Data below =
▬▬▬▬▬▬

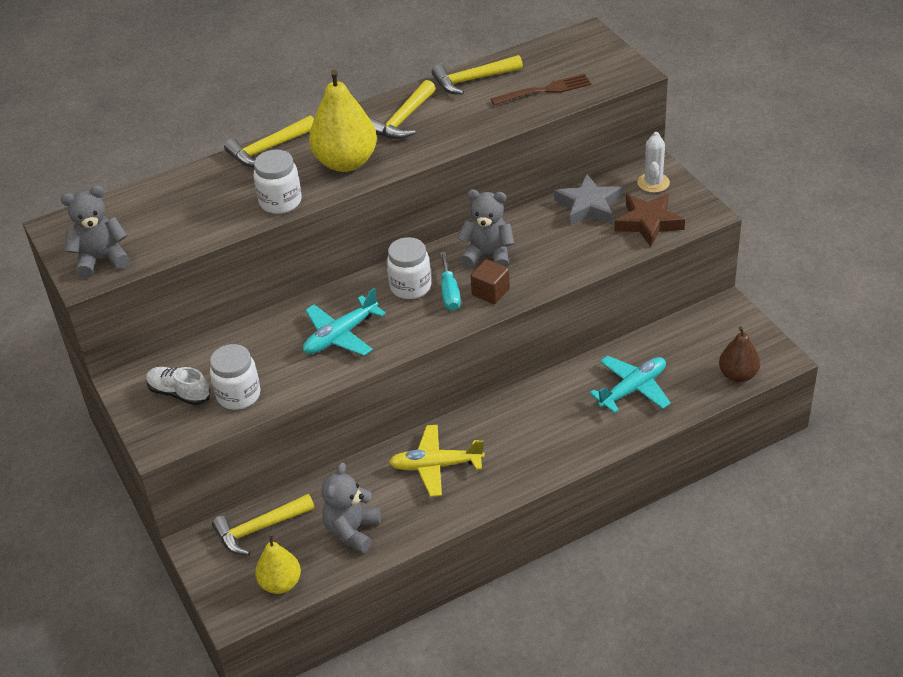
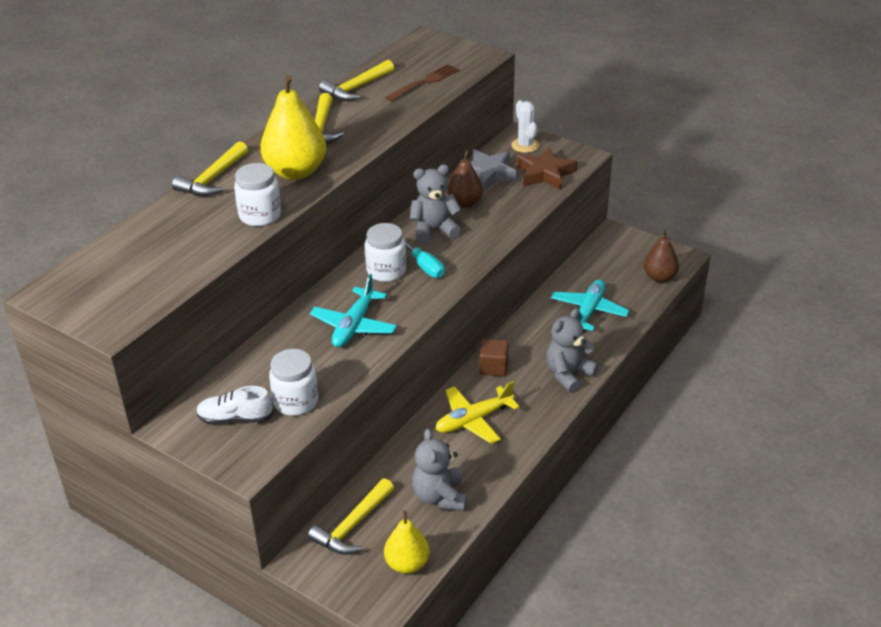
camera: 30 degrees left, 5 degrees down
(101, 259) = (117, 307): grey teddy bear -> grey teddy bear (568, 374)
(490, 292) = (459, 256): brown cube -> brown cube (493, 367)
(540, 233) = (465, 203): none -> brown pear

▬▬▬▬▬▬

Starting at the line with "(101, 259) = (117, 307): grey", print each remaining line of the listing above exactly as it appears.

(101, 259) = (117, 307): grey teddy bear -> grey teddy bear (568, 374)
(490, 292) = (459, 256): brown cube -> brown cube (493, 367)
(540, 233) = (465, 203): none -> brown pear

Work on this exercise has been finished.